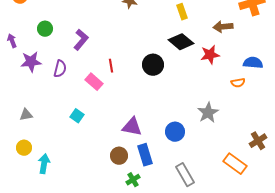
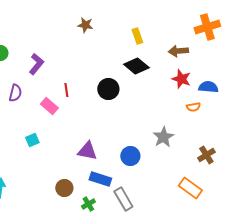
red star: (210, 55) -> (181, 79), moved, turned 30
cyan square: (77, 116) -> (32, 140), turned 32
brown cross: (258, 141) -> (206, 155), moved
blue rectangle: (145, 155) -> (100, 179), turned -55
brown circle: (119, 156) -> (64, 188), moved
gray rectangle: (185, 175) -> (123, 199), moved

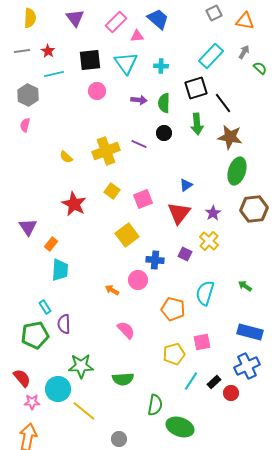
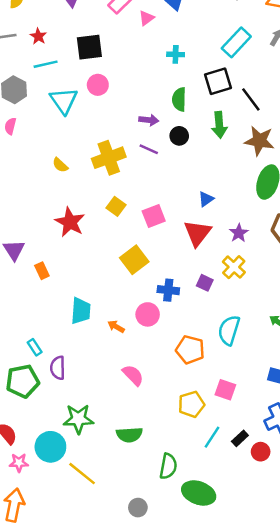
pink triangle: (137, 36) -> (146, 18), turned -32
cyan triangle: (126, 63) -> (64, 101), moved
purple arrow: (139, 100) -> (149, 120), moved
orange rectangle: (51, 244) -> (42, 271), turned -64
cyan trapezoid: (60, 270) -> (81, 311), moved
pink square: (202, 342) -> (225, 390), turned 30
gray circle: (119, 439) -> (138, 508), moved

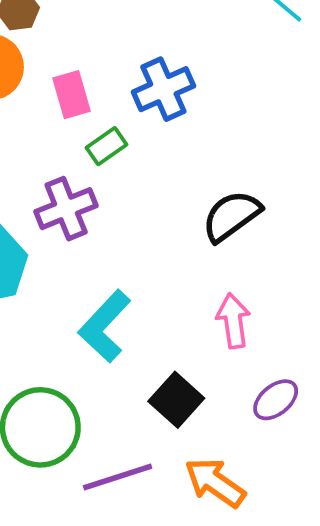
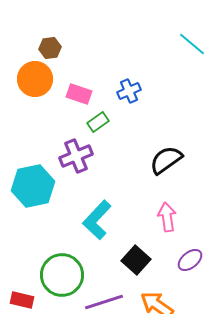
blue cross: (163, 89) -> (129, 91), size x0.7
pink rectangle: (72, 95) -> (79, 94), turned -55

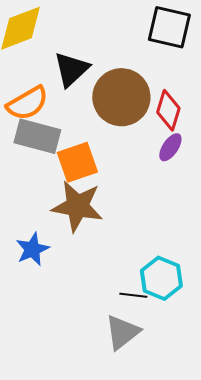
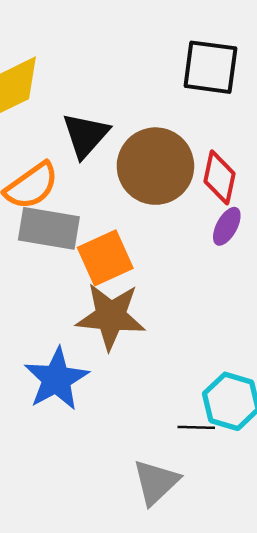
blue star: (32, 249) -> (56, 379), size x1.4
gray triangle: (122, 332) -> (156, 482), moved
##############################
## [What you should do]
Counting only lines that contain the string "brown", how many are there in the data above? Give the number alone.

## [Exercise answer]
2